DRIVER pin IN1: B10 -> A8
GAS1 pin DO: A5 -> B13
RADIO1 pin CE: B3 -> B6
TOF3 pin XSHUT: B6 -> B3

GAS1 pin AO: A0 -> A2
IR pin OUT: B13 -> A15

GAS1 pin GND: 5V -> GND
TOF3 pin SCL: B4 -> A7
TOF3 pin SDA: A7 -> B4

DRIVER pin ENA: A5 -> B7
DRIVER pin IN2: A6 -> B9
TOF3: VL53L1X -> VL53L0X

### Directions for this task
Copy every line of the records above that holds the word "DRIVER".

### Output for this task
DRIVER pin IN1: B10 -> A8
DRIVER pin ENA: A5 -> B7
DRIVER pin IN2: A6 -> B9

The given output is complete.